» **Aim of the exercise**: Search the entries below for the string "diode" and copy the lines that hold it.

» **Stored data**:
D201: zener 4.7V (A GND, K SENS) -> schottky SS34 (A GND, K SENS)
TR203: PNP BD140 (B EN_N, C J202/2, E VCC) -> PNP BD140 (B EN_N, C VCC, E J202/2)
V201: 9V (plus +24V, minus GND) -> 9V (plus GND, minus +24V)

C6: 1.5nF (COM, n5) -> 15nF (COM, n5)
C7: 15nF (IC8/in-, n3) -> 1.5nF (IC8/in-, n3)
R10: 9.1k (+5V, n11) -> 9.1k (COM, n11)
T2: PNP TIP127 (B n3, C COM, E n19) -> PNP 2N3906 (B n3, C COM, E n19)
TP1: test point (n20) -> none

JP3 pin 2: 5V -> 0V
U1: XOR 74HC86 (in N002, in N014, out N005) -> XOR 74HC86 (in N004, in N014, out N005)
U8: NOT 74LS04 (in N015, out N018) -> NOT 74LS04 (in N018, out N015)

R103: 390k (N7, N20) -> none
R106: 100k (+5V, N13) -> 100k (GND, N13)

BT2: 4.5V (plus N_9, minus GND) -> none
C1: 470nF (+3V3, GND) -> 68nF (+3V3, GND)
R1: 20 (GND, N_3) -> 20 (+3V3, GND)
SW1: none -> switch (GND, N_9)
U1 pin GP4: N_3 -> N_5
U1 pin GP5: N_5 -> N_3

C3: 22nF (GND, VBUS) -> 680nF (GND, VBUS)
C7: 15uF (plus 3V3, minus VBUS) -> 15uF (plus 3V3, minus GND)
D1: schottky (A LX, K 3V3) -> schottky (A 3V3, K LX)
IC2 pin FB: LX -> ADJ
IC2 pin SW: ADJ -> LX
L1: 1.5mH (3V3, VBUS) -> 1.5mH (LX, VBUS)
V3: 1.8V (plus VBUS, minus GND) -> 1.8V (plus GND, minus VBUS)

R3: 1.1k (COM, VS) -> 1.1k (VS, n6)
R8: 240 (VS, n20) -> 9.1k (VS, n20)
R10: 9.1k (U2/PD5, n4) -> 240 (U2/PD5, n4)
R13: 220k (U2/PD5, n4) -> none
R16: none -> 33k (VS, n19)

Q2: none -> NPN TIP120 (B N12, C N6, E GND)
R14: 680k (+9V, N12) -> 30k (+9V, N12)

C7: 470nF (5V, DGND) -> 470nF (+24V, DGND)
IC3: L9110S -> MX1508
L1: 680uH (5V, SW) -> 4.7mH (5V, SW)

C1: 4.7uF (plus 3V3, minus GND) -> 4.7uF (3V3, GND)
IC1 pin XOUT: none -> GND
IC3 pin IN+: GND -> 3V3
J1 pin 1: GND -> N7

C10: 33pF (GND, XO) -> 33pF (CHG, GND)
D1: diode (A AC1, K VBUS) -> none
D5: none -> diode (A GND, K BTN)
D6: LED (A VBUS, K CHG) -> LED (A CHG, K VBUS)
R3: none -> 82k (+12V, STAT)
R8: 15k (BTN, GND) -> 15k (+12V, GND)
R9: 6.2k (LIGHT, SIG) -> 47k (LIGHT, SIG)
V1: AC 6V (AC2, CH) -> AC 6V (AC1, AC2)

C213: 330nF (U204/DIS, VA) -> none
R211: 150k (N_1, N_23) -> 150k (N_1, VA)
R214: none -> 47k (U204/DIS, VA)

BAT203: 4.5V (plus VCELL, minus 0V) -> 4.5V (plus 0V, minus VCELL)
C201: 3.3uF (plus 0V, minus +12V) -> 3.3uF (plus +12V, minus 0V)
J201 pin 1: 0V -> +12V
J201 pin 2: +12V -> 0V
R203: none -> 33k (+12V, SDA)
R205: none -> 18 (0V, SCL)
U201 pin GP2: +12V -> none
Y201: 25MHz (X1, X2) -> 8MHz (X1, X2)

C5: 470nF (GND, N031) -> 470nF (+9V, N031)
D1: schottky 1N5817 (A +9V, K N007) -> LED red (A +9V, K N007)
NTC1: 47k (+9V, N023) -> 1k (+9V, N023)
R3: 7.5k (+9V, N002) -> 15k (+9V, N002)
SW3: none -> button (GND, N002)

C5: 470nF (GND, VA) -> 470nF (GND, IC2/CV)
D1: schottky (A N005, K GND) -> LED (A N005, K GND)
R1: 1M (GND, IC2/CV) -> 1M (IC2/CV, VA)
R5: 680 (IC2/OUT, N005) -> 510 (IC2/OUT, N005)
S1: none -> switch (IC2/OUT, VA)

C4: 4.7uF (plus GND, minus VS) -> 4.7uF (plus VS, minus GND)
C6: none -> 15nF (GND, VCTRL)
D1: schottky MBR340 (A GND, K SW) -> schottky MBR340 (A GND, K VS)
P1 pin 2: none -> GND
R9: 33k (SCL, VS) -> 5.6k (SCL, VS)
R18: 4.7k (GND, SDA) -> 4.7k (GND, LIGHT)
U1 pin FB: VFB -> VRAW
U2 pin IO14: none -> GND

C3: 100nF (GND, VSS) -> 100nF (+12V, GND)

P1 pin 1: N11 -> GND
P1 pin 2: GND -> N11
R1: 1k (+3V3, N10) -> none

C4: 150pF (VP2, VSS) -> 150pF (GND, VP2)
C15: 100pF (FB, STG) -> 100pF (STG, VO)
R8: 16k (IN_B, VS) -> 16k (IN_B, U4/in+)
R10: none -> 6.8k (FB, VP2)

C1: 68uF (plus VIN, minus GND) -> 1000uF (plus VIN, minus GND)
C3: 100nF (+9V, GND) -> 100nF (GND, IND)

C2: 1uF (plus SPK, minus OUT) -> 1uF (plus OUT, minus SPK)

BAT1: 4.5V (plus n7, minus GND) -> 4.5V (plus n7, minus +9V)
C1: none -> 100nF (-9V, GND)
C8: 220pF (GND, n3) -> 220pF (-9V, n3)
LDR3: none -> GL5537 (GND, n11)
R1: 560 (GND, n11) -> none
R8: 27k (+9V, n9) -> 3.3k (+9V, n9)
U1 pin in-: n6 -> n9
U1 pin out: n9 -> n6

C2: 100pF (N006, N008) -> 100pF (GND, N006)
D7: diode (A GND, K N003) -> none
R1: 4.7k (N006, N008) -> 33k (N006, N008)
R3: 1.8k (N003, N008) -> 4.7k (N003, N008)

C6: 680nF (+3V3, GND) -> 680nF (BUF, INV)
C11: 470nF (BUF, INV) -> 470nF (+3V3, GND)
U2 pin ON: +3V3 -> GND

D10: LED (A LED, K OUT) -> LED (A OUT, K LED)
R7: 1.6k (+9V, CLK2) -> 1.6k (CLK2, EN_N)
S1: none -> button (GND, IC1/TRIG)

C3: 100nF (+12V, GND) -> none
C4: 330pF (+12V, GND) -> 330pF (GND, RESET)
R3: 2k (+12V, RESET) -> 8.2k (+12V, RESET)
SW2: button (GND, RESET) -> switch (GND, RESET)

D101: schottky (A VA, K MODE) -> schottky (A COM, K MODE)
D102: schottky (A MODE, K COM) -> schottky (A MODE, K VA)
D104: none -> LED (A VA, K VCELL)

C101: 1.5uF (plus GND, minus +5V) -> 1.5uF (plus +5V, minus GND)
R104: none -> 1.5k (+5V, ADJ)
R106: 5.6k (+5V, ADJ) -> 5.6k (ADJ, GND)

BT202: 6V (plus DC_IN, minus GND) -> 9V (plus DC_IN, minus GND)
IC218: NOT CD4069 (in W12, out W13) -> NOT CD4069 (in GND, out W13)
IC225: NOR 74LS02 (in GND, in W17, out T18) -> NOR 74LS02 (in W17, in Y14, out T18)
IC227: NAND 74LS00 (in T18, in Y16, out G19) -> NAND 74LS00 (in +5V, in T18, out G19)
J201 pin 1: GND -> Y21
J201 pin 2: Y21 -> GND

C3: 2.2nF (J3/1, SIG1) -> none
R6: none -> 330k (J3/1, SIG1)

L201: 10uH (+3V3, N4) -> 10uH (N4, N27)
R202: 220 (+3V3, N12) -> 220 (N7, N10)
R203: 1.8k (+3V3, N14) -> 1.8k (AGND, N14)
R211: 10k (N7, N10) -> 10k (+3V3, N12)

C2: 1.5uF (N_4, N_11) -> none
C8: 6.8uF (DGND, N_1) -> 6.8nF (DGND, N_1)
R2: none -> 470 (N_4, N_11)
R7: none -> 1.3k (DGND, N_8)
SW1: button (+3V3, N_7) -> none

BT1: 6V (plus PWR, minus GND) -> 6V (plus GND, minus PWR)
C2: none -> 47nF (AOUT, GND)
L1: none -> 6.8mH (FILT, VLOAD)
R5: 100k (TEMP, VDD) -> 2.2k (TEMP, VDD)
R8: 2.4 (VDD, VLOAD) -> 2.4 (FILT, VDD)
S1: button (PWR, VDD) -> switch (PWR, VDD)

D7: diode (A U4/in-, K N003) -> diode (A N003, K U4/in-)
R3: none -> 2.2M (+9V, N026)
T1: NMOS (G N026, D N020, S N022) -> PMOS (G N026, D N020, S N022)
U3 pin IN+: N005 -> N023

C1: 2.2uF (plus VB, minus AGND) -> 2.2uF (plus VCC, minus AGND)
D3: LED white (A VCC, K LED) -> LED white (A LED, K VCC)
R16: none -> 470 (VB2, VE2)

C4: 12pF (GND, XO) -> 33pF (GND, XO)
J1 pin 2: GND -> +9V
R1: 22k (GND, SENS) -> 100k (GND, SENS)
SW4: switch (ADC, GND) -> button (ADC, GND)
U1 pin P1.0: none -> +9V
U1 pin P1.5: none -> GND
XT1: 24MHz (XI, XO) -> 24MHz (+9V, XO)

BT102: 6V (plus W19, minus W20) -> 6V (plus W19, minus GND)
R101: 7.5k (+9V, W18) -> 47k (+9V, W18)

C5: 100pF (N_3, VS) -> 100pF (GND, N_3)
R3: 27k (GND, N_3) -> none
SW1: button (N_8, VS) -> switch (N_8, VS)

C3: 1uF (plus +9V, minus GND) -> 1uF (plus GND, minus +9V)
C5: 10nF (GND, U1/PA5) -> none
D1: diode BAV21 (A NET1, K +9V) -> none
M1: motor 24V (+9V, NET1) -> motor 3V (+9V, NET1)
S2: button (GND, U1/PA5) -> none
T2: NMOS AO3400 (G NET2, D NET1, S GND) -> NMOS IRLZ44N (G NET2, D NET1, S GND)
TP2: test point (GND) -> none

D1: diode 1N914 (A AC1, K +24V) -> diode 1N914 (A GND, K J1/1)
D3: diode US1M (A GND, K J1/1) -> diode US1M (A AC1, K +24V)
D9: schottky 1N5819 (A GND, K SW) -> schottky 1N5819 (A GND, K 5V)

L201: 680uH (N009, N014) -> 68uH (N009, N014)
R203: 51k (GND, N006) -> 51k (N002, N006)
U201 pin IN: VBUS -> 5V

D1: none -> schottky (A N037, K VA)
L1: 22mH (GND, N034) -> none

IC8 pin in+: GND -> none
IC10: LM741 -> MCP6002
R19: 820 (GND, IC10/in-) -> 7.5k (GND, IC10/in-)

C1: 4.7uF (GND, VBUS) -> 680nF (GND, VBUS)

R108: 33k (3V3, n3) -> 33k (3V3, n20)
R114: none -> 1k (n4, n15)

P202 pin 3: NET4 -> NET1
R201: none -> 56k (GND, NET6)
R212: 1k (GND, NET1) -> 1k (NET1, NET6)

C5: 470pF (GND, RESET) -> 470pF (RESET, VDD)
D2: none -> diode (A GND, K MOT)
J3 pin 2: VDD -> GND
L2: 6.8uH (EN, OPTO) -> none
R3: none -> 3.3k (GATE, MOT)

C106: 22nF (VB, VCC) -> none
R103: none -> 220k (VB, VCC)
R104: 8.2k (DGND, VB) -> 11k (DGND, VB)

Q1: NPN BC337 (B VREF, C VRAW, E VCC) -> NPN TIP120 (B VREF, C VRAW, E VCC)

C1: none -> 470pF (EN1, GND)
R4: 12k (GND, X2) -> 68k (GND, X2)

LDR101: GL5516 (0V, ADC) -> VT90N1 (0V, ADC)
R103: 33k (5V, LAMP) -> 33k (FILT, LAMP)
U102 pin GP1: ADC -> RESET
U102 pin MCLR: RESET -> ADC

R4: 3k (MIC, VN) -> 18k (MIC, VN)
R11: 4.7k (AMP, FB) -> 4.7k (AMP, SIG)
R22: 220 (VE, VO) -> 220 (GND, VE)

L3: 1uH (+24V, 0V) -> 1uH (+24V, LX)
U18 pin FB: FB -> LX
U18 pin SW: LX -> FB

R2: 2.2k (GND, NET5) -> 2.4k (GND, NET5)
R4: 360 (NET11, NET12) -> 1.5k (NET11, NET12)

» **Written reply**:
D1: diode (A AC1, K VBUS) -> none
D5: none -> diode (A GND, K BTN)
D7: diode (A GND, K N003) -> none
D7: diode (A U4/in-, K N003) -> diode (A N003, K U4/in-)
D1: diode BAV21 (A NET1, K +9V) -> none
D1: diode 1N914 (A AC1, K +24V) -> diode 1N914 (A GND, K J1/1)
D3: diode US1M (A GND, K J1/1) -> diode US1M (A AC1, K +24V)
D2: none -> diode (A GND, K MOT)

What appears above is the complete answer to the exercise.